The task: Please return the lines of the records from the beginning up to and including the line containing "r2 r8 g'16 r16 |", copied verbatim. Leave the pictures out of your answer.

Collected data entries
▽
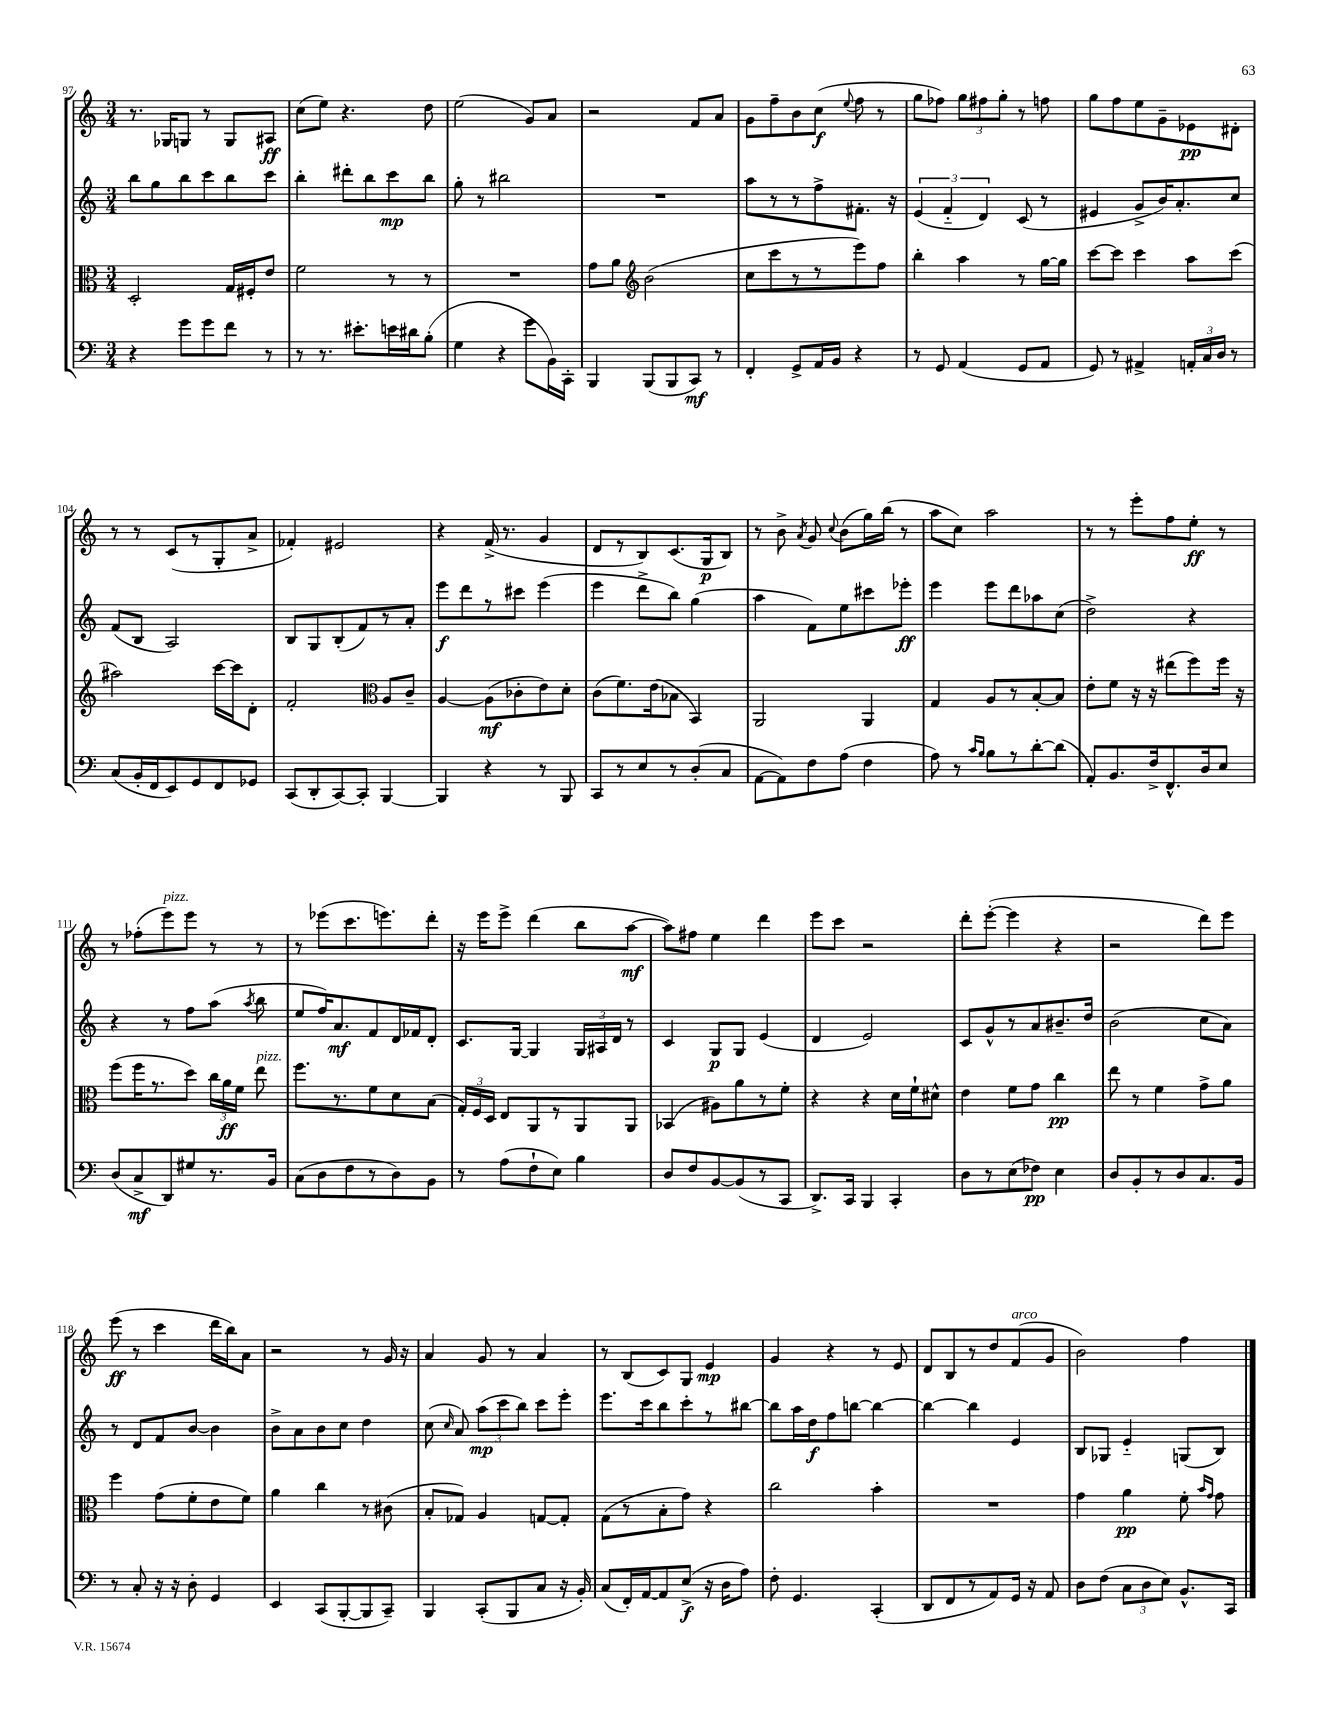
<<
\new StaffGroup <<
\new Staff = "s0" {
    \clef treble \key c \major \numericTimeSignature \time 3/4
    \autoBeamOff r8. ges16[ g8] r8 g8[ ais8]\ff |
    c''8[( e''8]) r4. d''8 |
    e''2( g'8[) a'8] |
    r2 f'8[ a'8] |
    g'8[ f''8-- b'8 c''8]\f( \appoggiatura { e''8 } f''8 r8 |
    g''8[ fes''8]) \tuplet 3/2 { g''8[ fis''8 g''8]-. } r8 f''8 |
    g''8[ f''8 e''8 g'8-- ees'8\pp dis'8]-. |
    r8 r8 c'8[( r8 g8-. a'8]-> |
    fes'4-.) eis'2 |
    r4 f'16->( r8. g'4 |
    d'8[ r8 b8) c'8.( g16\p b8]) |
    r8 b'8-> \acciaccatura { a'8 } g'8 \appoggiatura { c''8 } b'8[( g''16) b''16]( r8 |
    a''8[ c''8]) a''2 |
    r8 r8 e'''8[-. f''8 e''8]-.\ff r8 |
    r8 fes''8[-.( e'''8^\markup { \italic "pizz." }) e'''8] r8 r8 |
    r8 ees'''8[( c'''8. e'''8.) d'''8]-. |
    r16 e'''16[ e'''8]-> d'''4( b''8[ a''8]~\mf |
    a''8[) fis''8] e''4 d'''4 |
    e'''8[ c'''8] r2 |
    d'''8[-. e'''8]~-.( e'''4 r4 |
    r2 d'''8[) e'''8] |
    e'''8\ff( r8 c'''4 d'''16[ b''16) a'8] |
    r2 r8 g'16 r16 |
    a'4 g'8 r8 a'4 |
    r8 b8[( c'8) g8] e'4\mp |
    g'4 r4 r8 e'8 |
    d'8[ b8 r8 d''8 f'8^\markup { \italic "arco" }( g'8] |
    b'2) f''4 \bar "|." |
}
\new Staff = "s1" {
    \clef treble \key c \major \numericTimeSignature \time 3/4
    \autoBeamOff b''8[ g''8 b''8 c'''8 b''8 c'''8] |
    b''4-. dis'''8[-. b''8 c'''8\mp b''8] |
    g''8-. r8 bis''2 |
    R2. |
    a''8[ r8 r8 f''8-> fis'8.]-. r16 |
    \tuplet 3/2 { e'4( f'4-_ d'4) } c'8( r8 |
    eis'4 g'8[-> b'16) a'8.-. c''8] |
    f'8[( b8] a2) |
    b8[ g8 b8-.( f'8) r8 a'8]-. |
    e'''8[\f d'''8 r8 cis'''8] e'''4( |
    e'''4 d'''8[-> b''8]) g''4( |
    a''4 f'8[) e''8 cis'''8 ees'''8]-.\ff |
    e'''4 e'''8[ d'''8 aes''8 c''8]( |
    d''2->) r4 |
    r4 r8 f''8[ a''8]( \acciaccatura { a''8 } b''8 |
    e''8[ f''16) a'8.\mf f'8 d'16 fes'16 d'8]-. |
    c'8.[ g16]~ g4 \tuplet 3/2 { g16[ ais16 d'16] } r8 |
    c'4 g8[\p g8] e'4( |
    d'4 e'2) |
    c'8[ g'8-^ r8 a'8 bis'8.-- d''16] |
    b'2( c''8[ a'8]) |
    r8 d'8[ f'8 b'8]~ b'4 |
    b'8[-> a'8 b'8 c''8] d''4 |
    c''8( \grace { c''16 } a'8) \tuplet 3/2 { a''8[\mp( c'''8 b''8]) } c'''8[ e'''8]-. |
    e'''8.[ c'''16 b''8 c'''8-. r8 bis''8]~ |
    bis''8[ a''16 d''16\f f''8 b''8]~ b''4~ |
    b''4~ b''4 e'4 |
    b8[ ges8] e'4-_ g8[( b8]) \bar "|." |
}
\new Staff = "s2" {
    \clef alto \key c \major \numericTimeSignature \time 3/4
    \autoBeamOff d2-. g16[ fis16-. e'8] |
    f'2 r8 r8 |
    R2. |
    g'8[ a'8] \clef treble b'2( |
    c''8[ c'''8 r8 r8 e'''8) f''8] |
    b''4-. a''4 r8 g''16[~ g''16] |
    c'''8[~ c'''8] c'''4 a''8[ c'''8]( |
    ais''2) c'''16[~ c'''16 d'8]-. |
    f'2-. \clef alto a8[ c'8]-- |
    a4~ a8[\mf( ces'8-. e'8) d'8]-. |
    c'8[( f'8.) e'16( bes8] b,4) |
    a,2 a,4 |
    g4 a8[ r8 b8~-. b8] |
    e'8[-. f'8] r16 r16 eis''8[( f''8) f''16] r16 |
    f''8[( f''16 r8. d''8]) \tuplet 3/2 { c''16[ a'16\ff f'16] } e''8^\markup { \italic "pizz." } |
    f''8.[ r8. f'8 d'8 b8]( |
    \tuplet 3/2 { g16[-.) f16 d16] } e8[ a,8 r8 a,8 a,8] |
    bes,4( ais8[) a'8 r8 f'8]-. |
    r4 r4 d'16[ f'16-! dis'8]-^ |
    e'4 f'8[ g'8] c''4\pp |
    e''8 r8 f'4 g'8[-> a'8] |
    f''4 g'8[( f'8-. e'8 f'8]) |
    a'4 c''4 r8 cis'8( |
    b8[-. ges8]) a4 g8[~ g8]-. |
    g8[( r8 b8-. g'8]) r4 |
    c''2 b'4-. |
    R2. |
    g'4 a'4\pp f'8-. \grace { b'16[ g'16] } g'8 \bar "|." |
}
\new Staff = "s3" {
    \clef bass \key c \major \numericTimeSignature \time 3/4
    \autoBeamOff r4 g'8[ g'8 f'8] r8 |
    r8 r8. eis'8.[-. e'16 dis'16 b8]-.( |
    g4 r4 g'8[ b,16) c,16]-. |
    b,,4 b,,8[( b,,8 c,8]\mf) r8 |
    f,4-. g,8[-> a,16 b,16] r4 |
    r8 g,8 a,4( g,8[ a,8] |
    g,8) r8 ais,4-> \tuplet 3/2 { a,16[-. c16 d16] } r8 |
    c8[( b,16-. f,16 e,8) g,8 f,8 ges,8] |
    c,8[( d,8-. c,8~) c,8]-. b,,4~ |
    b,,4 r4 r8 b,,8 |
    c,8[ r8 e8 r8 d8-.( c8] |
    a,8[~ a,8) f8 a8]( f4 |
    a8) r8 \grace { c'16[ b16] } b8[ r8 d'8~-. d'8]( |
    a,8[-.) b,8. f16-> f,8.-^ d16 e8] |
    d8[( c8->\mf d,8) gis8 r8. b,16] |
    c8[( d8 f8 r8 d8) b,8] |
    r8 a8[( f8-! e8]) b4 |
    d8[ f8 b,8~ b,8( r8 c,8] |
    d,8.[->) c,16] b,,4 c,4-. |
    d8[ r8 e8( fes8]\pp) e4 |
    d8[ b,8-. r8 d8 c8. b,16] |
    r8 c8-. r16 r16 d8-. g,4 |
    e,4 c,8[( b,,8~-. b,,8 c,8]--) |
    b,,4 c,8[-.( b,,8 c8] r16 b,16-.) |
    c8[( f,16-.) a,16~ a,8 e8]->\f( r16 d16[ a8]) |
    f8-. g,4. c,4-.( |
    d,8[ f,8 r8 a,8) g,16] r16 a,8 |
    d8[ f8]( \tuplet 3/2 { c8[ d8 e8]) } b,8.[-^ c,16] \bar "|." |
}
>>
>>
\layout { \context { \Score currentBarNumber = #97 } }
△
Final answer:
<<
\new StaffGroup <<
\new Staff = "s0" {
    \clef treble \key c \major \numericTimeSignature \time 3/4
    \autoBeamOff r8. ges16[ g8] r8 g8[ ais8]\ff |
    c''8[( e''8]) r4. d''8 |
    e''2( g'8[) a'8] |
    r2 f'8[ a'8] |
    g'8[ f''8-- b'8 c''8]\f( \appoggiatura { e''8 } f''8 r8 |
    g''8[ fes''8]) \tuplet 3/2 { g''8[ fis''8 g''8]-. } r8 f''8 |
    g''8[ f''8 e''8 g'8-- ees'8\pp dis'8]-. |
    r8 r8 c'8[( r8 g8-. a'8]-> |
    fes'4-.) eis'2 |
    r4 f'16->( r8. g'4 |
    d'8[ r8 b8) c'8.( g16\p b8]) |
    r8 b'8-> \acciaccatura { a'8 } g'8 \appoggiatura { c''8 } b'8[( g''16) b''16]( r8 |
    a''8[ c''8]) a''2 |
    r8 r8 e'''8[-. f''8 e''8]-.\ff r8 |
    r8 fes''8[-.( e'''8^\markup { \italic "pizz." }) e'''8] r8 r8 |
    r8 ees'''8[( c'''8. e'''8.) d'''8]-. |
    r16 e'''16[ e'''8]-> d'''4( b''8[ a''8]~\mf |
    a''8[) fis''8] e''4 d'''4 |
    e'''8[ c'''8] r2 |
    d'''8[-. e'''8]~-.( e'''4 r4 |
    r2 d'''8[) e'''8] |
    e'''8\ff( r8 c'''4 d'''16[ b''16) a'8] |
    r2 r8 g'16 r16 |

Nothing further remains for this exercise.